EXERCISE DESCRIPTION -> Find and copy each line in the material below where the string "turquoise" occurs.

DATA TO PROCESS ->
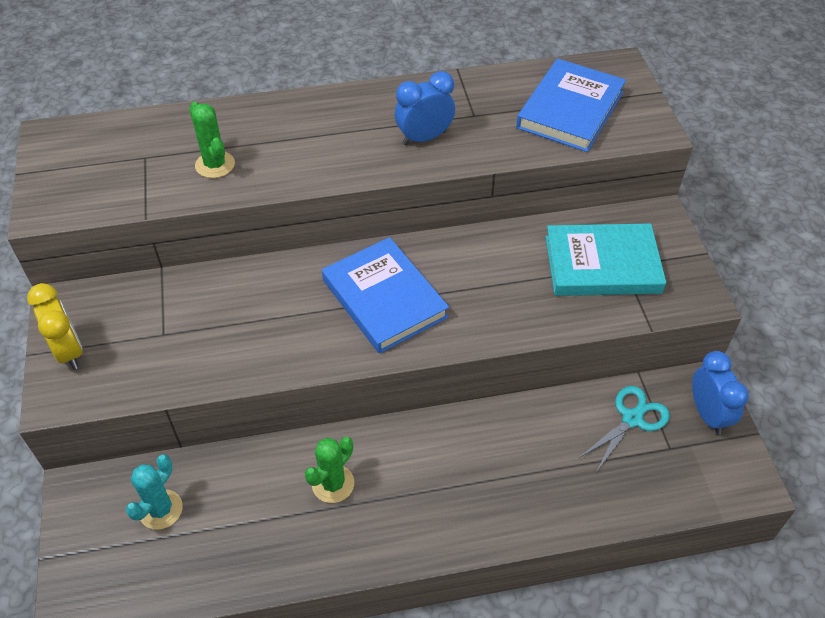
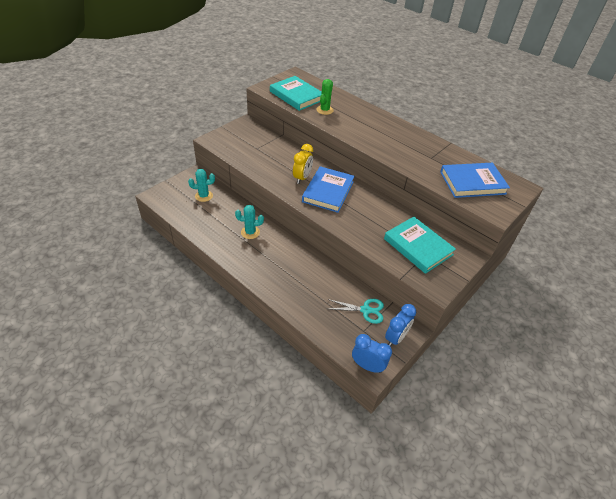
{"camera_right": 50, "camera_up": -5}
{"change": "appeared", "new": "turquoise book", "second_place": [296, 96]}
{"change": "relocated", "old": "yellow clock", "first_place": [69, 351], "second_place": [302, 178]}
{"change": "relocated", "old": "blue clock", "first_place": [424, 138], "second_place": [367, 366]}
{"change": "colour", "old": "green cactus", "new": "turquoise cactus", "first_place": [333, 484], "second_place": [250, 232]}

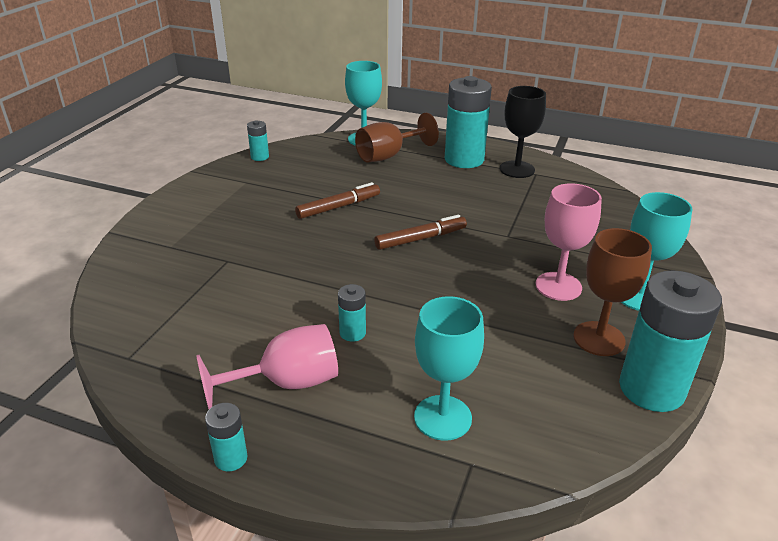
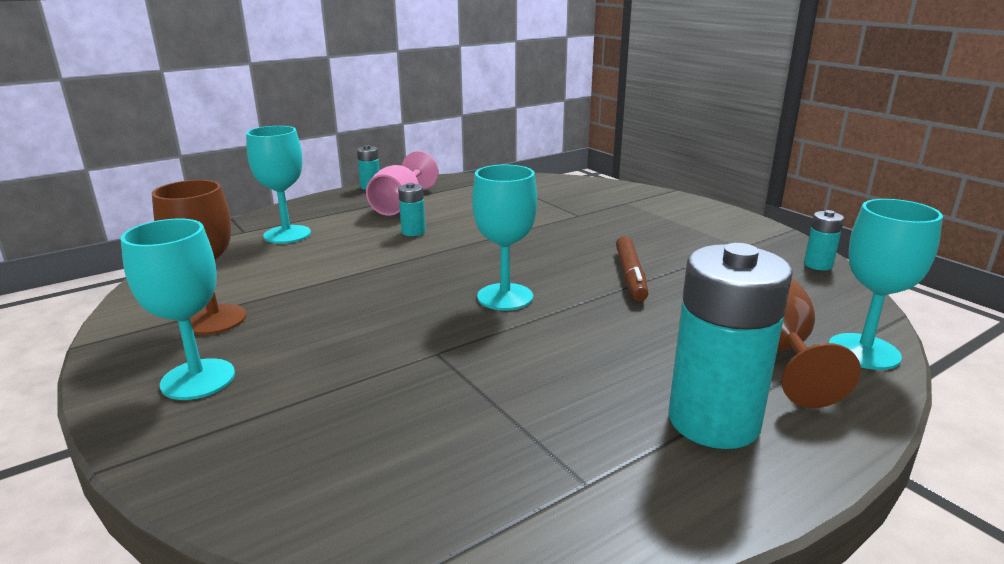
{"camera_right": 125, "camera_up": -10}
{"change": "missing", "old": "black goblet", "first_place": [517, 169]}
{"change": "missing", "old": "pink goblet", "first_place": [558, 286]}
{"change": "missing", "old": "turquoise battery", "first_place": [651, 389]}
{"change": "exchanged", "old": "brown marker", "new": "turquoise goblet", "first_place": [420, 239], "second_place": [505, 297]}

==

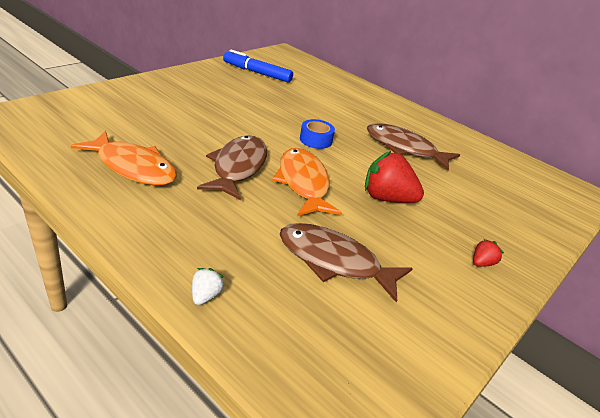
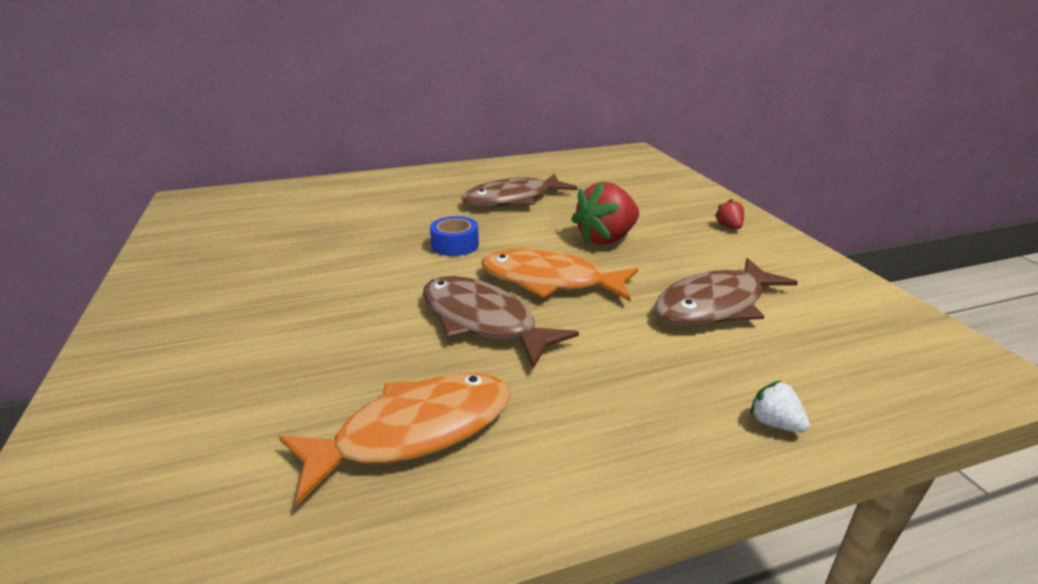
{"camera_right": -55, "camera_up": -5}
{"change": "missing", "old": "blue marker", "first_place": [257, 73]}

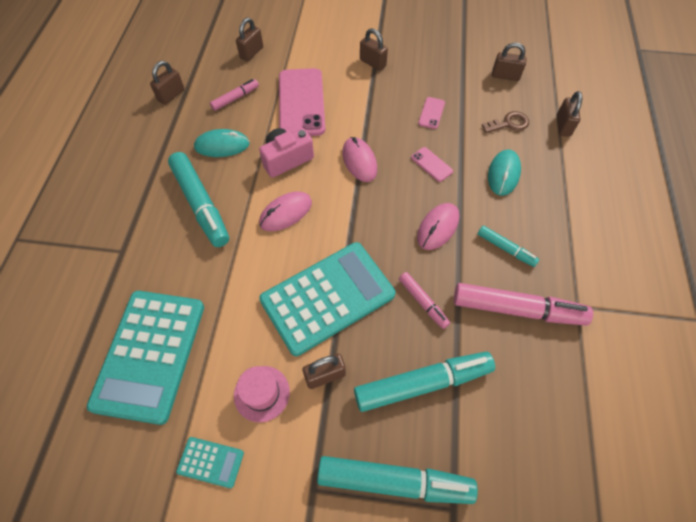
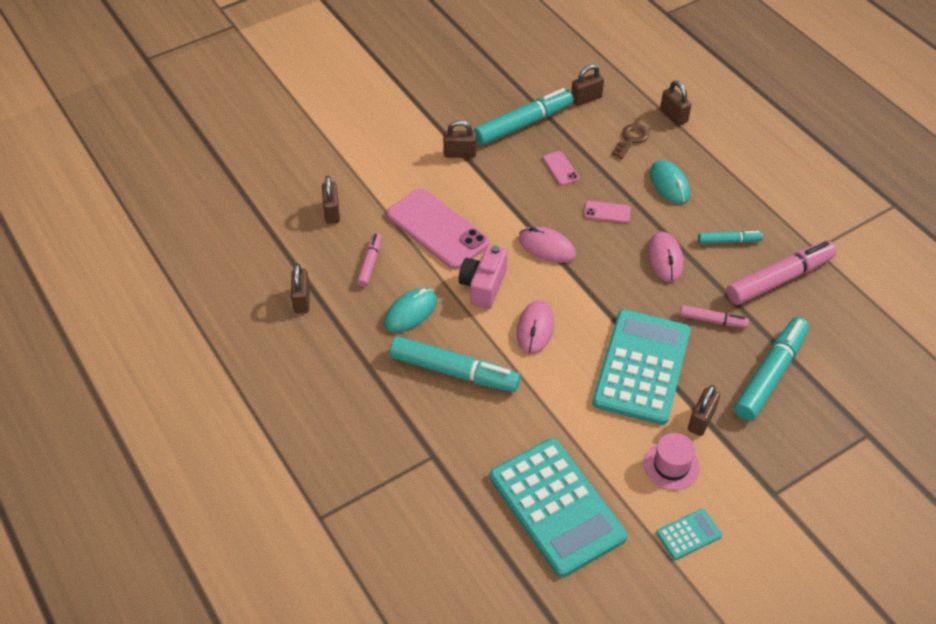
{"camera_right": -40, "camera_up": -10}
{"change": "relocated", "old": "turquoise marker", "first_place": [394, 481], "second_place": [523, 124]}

FINISHED TASK ->
{"change": "appeared", "new": "turquoise book", "second_place": [296, 96]}
{"change": "colour", "old": "green cactus", "new": "turquoise cactus", "first_place": [333, 484], "second_place": [250, 232]}
{"change": "missing", "old": "turquoise battery", "first_place": [651, 389]}
{"change": "exchanged", "old": "brown marker", "new": "turquoise goblet", "first_place": [420, 239], "second_place": [505, 297]}
{"change": "relocated", "old": "turquoise marker", "first_place": [394, 481], "second_place": [523, 124]}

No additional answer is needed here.